> _Aim of the task_:
Below are entries. Reproduce exactly the lines between the line holding "U119: NOR 74LS02" and the line holding "D1: schottky (A", inclusive, and only those.

> _Stored data_:
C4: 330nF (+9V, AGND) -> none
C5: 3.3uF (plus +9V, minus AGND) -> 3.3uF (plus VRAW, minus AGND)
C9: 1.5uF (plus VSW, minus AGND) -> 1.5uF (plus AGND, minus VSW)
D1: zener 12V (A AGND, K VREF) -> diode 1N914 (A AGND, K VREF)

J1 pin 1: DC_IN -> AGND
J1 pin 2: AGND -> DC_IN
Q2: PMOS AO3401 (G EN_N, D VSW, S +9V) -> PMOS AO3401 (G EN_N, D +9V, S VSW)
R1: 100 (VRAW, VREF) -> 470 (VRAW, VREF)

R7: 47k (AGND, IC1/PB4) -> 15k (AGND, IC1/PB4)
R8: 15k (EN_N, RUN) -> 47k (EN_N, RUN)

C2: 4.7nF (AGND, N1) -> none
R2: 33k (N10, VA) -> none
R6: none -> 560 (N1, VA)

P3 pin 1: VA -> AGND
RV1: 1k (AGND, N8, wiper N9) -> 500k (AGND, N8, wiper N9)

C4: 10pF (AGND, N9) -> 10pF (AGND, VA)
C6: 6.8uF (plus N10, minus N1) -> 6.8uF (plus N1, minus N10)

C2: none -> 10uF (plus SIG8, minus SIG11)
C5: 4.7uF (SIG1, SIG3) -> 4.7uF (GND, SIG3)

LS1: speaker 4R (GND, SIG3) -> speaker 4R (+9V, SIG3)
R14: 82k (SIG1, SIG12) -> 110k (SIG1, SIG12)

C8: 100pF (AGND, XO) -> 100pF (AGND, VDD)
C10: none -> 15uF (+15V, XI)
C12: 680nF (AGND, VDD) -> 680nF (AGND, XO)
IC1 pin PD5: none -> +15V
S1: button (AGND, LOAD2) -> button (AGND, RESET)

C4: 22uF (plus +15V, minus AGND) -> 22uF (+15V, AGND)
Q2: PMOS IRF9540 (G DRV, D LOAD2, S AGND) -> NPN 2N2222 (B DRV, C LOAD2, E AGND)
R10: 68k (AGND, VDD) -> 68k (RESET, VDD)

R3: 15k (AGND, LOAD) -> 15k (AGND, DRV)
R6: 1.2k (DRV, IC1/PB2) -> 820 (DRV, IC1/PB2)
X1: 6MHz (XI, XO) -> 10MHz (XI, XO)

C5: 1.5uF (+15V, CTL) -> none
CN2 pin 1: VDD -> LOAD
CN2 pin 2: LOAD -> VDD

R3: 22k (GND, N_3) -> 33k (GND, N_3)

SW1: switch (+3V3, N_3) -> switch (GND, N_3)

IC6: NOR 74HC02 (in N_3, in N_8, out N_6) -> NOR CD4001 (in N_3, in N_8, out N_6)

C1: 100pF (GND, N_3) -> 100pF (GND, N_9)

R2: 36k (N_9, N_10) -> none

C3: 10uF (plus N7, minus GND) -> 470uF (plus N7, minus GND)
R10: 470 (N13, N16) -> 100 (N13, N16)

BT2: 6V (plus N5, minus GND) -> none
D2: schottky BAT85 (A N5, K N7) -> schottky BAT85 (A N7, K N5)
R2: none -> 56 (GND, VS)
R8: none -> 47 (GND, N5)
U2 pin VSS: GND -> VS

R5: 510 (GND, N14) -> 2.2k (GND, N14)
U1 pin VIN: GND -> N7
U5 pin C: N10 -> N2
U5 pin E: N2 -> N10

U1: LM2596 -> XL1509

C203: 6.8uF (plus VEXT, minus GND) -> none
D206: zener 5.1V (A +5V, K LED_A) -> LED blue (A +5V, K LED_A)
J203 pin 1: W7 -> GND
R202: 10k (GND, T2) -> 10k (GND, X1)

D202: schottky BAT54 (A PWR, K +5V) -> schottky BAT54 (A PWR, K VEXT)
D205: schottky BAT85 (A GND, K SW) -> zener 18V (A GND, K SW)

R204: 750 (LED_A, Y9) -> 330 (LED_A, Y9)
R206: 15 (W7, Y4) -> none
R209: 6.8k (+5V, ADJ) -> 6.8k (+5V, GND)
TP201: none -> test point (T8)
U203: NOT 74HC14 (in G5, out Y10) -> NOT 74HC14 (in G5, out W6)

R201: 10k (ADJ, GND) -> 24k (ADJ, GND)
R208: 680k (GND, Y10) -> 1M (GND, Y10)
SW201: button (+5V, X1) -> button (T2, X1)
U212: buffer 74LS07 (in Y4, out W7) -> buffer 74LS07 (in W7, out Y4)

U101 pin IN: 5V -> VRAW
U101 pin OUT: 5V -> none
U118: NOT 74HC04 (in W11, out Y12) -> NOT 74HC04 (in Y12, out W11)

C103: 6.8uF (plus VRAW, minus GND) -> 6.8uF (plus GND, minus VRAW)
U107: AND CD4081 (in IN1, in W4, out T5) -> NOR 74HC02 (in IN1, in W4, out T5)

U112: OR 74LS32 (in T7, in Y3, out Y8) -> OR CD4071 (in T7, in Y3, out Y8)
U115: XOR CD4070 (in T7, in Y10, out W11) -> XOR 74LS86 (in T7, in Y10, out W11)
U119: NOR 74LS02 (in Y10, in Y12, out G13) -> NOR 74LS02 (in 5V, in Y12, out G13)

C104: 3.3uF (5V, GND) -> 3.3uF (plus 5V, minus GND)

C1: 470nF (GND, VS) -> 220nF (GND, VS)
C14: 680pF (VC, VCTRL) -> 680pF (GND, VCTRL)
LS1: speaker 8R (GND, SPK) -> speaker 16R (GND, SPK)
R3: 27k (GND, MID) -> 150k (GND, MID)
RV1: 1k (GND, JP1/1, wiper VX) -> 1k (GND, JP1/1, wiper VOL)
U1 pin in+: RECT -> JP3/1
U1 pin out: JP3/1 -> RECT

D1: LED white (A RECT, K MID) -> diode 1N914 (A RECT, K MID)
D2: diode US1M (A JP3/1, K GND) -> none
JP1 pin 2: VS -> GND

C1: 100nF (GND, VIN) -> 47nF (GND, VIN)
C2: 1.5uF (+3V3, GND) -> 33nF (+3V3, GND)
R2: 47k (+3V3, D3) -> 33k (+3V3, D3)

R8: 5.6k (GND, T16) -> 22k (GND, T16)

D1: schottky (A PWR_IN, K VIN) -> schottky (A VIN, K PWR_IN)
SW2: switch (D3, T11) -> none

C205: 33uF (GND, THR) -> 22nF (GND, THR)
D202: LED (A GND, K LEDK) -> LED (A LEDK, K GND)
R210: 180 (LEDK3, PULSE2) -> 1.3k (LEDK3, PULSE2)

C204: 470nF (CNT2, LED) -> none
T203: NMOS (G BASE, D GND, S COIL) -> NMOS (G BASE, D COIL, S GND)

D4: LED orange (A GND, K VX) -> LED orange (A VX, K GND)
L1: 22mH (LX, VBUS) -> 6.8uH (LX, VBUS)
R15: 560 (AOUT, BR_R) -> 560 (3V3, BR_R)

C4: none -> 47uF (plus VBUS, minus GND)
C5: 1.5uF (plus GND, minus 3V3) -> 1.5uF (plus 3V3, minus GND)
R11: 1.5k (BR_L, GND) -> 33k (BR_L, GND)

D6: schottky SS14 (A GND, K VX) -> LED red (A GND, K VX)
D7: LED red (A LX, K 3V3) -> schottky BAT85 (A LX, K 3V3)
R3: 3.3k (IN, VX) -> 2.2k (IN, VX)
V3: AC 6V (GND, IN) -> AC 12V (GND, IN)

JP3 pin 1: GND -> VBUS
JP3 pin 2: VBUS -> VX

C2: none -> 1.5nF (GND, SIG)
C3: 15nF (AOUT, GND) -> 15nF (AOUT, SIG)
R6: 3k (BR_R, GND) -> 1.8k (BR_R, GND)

> _Answer area_:
U119: NOR 74LS02 (in Y10, in Y12, out G13) -> NOR 74LS02 (in 5V, in Y12, out G13)

C104: 3.3uF (5V, GND) -> 3.3uF (plus 5V, minus GND)

C1: 470nF (GND, VS) -> 220nF (GND, VS)
C14: 680pF (VC, VCTRL) -> 680pF (GND, VCTRL)
LS1: speaker 8R (GND, SPK) -> speaker 16R (GND, SPK)
R3: 27k (GND, MID) -> 150k (GND, MID)
RV1: 1k (GND, JP1/1, wiper VX) -> 1k (GND, JP1/1, wiper VOL)
U1 pin in+: RECT -> JP3/1
U1 pin out: JP3/1 -> RECT

D1: LED white (A RECT, K MID) -> diode 1N914 (A RECT, K MID)
D2: diode US1M (A JP3/1, K GND) -> none
JP1 pin 2: VS -> GND

C1: 100nF (GND, VIN) -> 47nF (GND, VIN)
C2: 1.5uF (+3V3, GND) -> 33nF (+3V3, GND)
R2: 47k (+3V3, D3) -> 33k (+3V3, D3)

R8: 5.6k (GND, T16) -> 22k (GND, T16)

D1: schottky (A PWR_IN, K VIN) -> schottky (A VIN, K PWR_IN)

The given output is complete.